▶ _SUPPLIED DATA_:
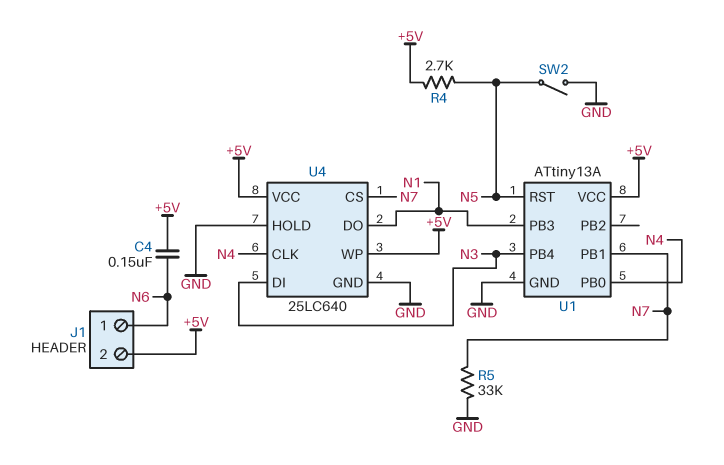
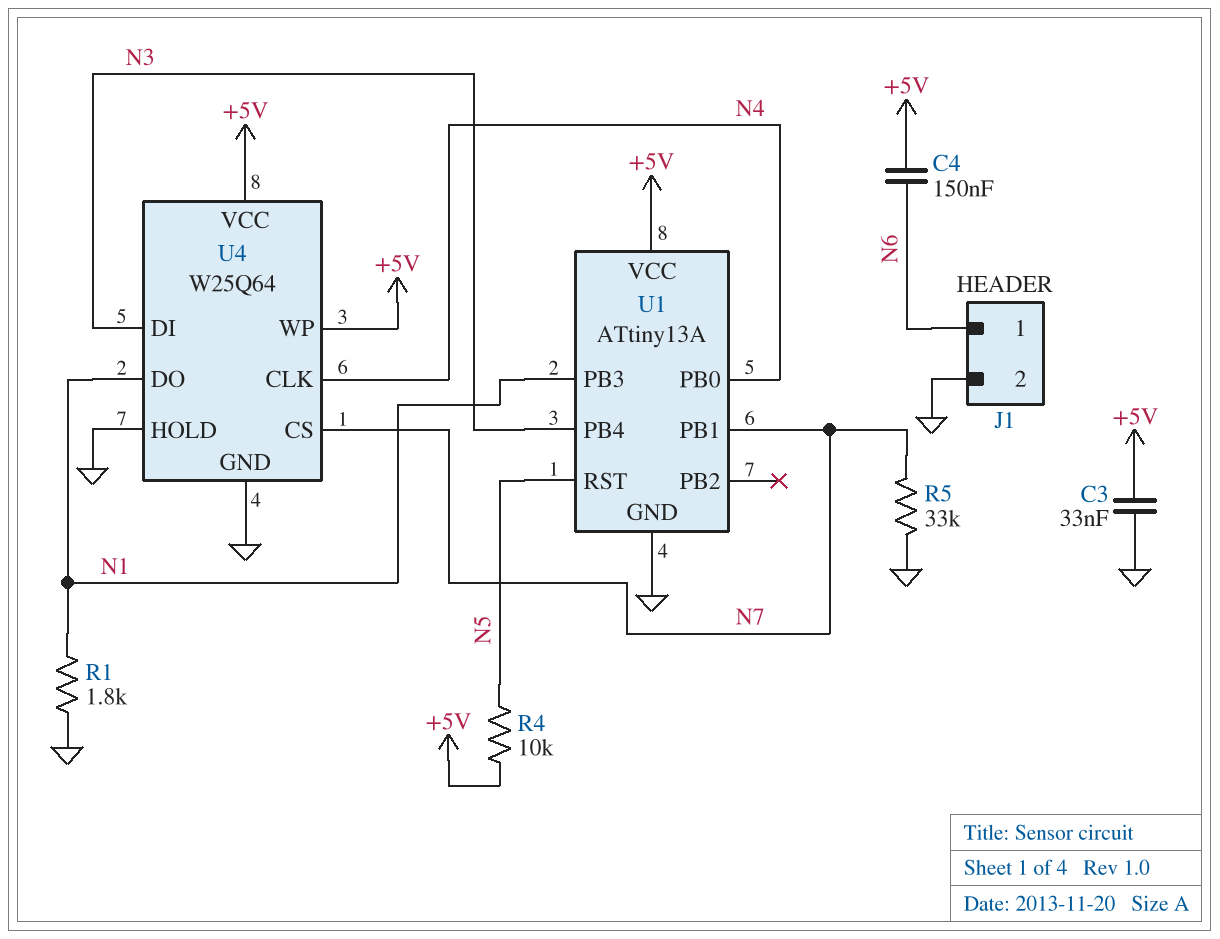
C3: none -> 33nF (+5V, GND)
J1 pin 2: +5V -> GND
R1: none -> 1.8k (GND, N1)
R4: 2.7k (+5V, N5) -> 10k (+5V, N5)
SW2: switch (GND, N5) -> none
U4: 25LC640 -> W25Q64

▶ _AIM OF THE TASK_: Output all the records above again exactly, with the pictures dropped.

▶ _EXPECTED OUTPUT_:
C3: none -> 33nF (+5V, GND)
J1 pin 2: +5V -> GND
R1: none -> 1.8k (GND, N1)
R4: 2.7k (+5V, N5) -> 10k (+5V, N5)
SW2: switch (GND, N5) -> none
U4: 25LC640 -> W25Q64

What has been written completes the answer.